══ DATA SECTION ══

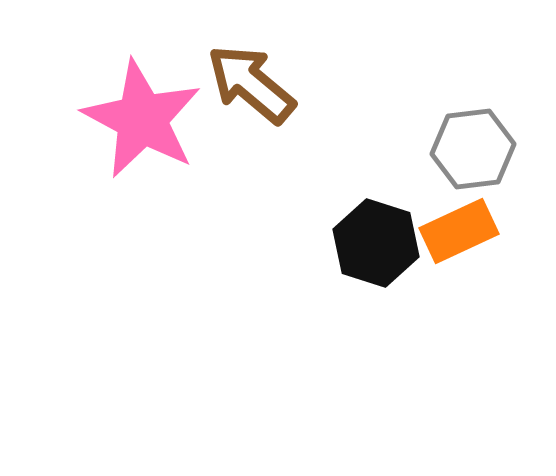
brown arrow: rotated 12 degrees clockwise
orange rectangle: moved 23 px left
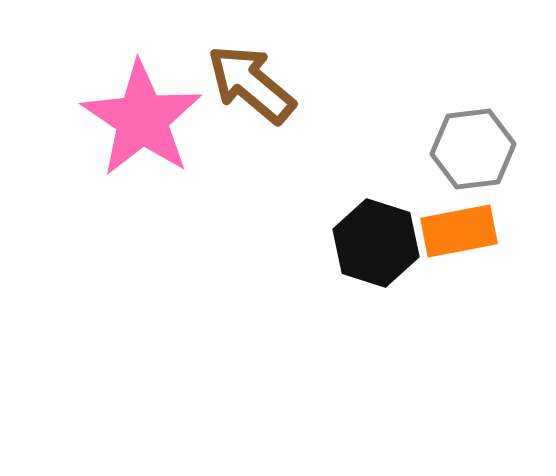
pink star: rotated 6 degrees clockwise
orange rectangle: rotated 14 degrees clockwise
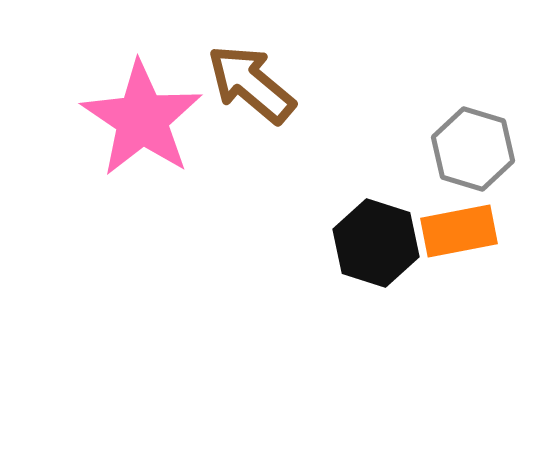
gray hexagon: rotated 24 degrees clockwise
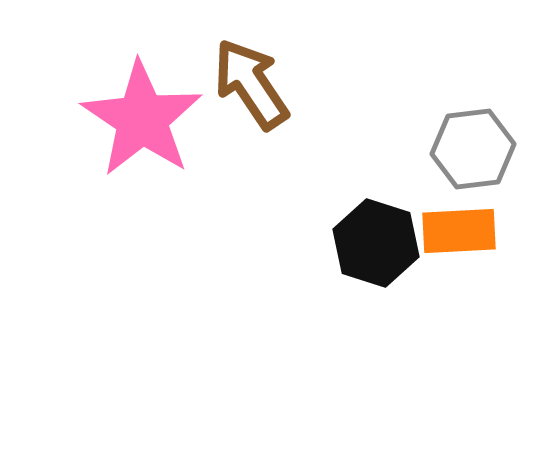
brown arrow: rotated 16 degrees clockwise
gray hexagon: rotated 24 degrees counterclockwise
orange rectangle: rotated 8 degrees clockwise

═══

• [DIRECTION]
Return every line of the entries above word for word, leaving out the pictures.

• [CORRECT RESULT]
brown arrow: rotated 12 degrees clockwise
orange rectangle: moved 23 px left
pink star: rotated 6 degrees clockwise
orange rectangle: rotated 14 degrees clockwise
gray hexagon: rotated 24 degrees clockwise
brown arrow: rotated 16 degrees clockwise
gray hexagon: rotated 24 degrees counterclockwise
orange rectangle: rotated 8 degrees clockwise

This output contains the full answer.